- _EXERCISE GOAL_: All lines from the one that mentions "JP3 pin 2: AGND -> N22" through the last of the entries below must be copied exactly, with both ends kept.

- _Difference listings_:
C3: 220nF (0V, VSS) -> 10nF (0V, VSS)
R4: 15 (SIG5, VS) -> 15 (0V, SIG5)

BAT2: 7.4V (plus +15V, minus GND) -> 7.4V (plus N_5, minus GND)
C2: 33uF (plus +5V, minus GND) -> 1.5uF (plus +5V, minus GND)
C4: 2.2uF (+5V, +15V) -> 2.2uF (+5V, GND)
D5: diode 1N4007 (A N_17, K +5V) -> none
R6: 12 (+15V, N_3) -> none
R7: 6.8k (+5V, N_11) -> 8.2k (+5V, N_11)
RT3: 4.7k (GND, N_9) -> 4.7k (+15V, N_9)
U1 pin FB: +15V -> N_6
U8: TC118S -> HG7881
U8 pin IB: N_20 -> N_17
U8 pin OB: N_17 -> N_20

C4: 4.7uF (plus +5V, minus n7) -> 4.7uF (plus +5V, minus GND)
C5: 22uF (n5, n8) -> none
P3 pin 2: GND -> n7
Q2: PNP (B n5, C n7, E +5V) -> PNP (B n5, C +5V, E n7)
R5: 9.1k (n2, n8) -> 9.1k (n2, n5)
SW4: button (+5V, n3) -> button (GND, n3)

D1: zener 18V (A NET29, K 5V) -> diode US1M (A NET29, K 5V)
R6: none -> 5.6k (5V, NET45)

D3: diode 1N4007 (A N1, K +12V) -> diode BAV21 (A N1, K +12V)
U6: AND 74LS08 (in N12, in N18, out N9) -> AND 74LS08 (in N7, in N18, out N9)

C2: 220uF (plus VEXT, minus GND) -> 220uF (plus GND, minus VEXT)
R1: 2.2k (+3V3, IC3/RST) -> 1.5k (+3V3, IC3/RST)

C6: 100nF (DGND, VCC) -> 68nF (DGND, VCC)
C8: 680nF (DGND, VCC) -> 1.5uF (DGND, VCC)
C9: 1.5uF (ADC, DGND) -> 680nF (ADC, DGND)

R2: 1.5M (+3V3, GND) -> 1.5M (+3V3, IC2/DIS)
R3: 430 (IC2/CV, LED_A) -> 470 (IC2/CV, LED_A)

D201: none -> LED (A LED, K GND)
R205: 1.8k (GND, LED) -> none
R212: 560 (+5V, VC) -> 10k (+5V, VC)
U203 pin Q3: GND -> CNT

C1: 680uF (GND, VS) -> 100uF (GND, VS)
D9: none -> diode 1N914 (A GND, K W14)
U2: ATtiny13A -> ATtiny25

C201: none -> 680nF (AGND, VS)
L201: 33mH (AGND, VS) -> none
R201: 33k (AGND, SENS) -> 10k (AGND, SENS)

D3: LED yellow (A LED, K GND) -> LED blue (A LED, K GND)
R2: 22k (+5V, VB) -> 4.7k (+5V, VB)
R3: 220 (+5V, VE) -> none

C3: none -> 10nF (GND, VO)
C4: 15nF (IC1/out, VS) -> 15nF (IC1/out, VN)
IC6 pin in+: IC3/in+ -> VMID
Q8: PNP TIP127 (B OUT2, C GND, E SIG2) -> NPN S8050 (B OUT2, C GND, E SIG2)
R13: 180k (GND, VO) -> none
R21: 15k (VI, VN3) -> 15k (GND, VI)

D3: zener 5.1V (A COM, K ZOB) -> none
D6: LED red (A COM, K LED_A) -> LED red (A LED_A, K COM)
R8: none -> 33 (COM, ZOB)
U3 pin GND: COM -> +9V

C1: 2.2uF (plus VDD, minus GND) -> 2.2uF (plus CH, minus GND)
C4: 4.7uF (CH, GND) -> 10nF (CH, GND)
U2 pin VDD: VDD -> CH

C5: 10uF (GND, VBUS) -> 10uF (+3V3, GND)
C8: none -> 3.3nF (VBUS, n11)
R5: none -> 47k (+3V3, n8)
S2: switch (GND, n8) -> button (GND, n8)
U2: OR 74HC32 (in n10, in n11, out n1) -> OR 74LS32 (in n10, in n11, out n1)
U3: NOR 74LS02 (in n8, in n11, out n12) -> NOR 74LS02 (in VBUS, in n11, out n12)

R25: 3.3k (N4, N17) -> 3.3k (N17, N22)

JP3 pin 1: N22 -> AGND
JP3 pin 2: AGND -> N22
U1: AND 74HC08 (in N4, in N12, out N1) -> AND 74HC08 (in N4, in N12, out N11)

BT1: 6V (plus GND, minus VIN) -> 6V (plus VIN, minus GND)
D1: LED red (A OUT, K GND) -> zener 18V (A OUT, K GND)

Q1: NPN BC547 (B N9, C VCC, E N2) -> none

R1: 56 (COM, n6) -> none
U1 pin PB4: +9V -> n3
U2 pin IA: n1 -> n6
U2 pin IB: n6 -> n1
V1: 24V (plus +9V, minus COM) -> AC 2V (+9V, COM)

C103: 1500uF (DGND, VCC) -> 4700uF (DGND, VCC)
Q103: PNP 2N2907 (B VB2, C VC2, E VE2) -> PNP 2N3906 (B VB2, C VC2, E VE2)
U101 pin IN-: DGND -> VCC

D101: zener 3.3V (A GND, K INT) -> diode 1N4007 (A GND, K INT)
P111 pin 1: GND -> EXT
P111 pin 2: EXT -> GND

- _YOUR SOLUTION_:
JP3 pin 2: AGND -> N22
U1: AND 74HC08 (in N4, in N12, out N1) -> AND 74HC08 (in N4, in N12, out N11)

BT1: 6V (plus GND, minus VIN) -> 6V (plus VIN, minus GND)
D1: LED red (A OUT, K GND) -> zener 18V (A OUT, K GND)

Q1: NPN BC547 (B N9, C VCC, E N2) -> none

R1: 56 (COM, n6) -> none
U1 pin PB4: +9V -> n3
U2 pin IA: n1 -> n6
U2 pin IB: n6 -> n1
V1: 24V (plus +9V, minus COM) -> AC 2V (+9V, COM)

C103: 1500uF (DGND, VCC) -> 4700uF (DGND, VCC)
Q103: PNP 2N2907 (B VB2, C VC2, E VE2) -> PNP 2N3906 (B VB2, C VC2, E VE2)
U101 pin IN-: DGND -> VCC

D101: zener 3.3V (A GND, K INT) -> diode 1N4007 (A GND, K INT)
P111 pin 1: GND -> EXT
P111 pin 2: EXT -> GND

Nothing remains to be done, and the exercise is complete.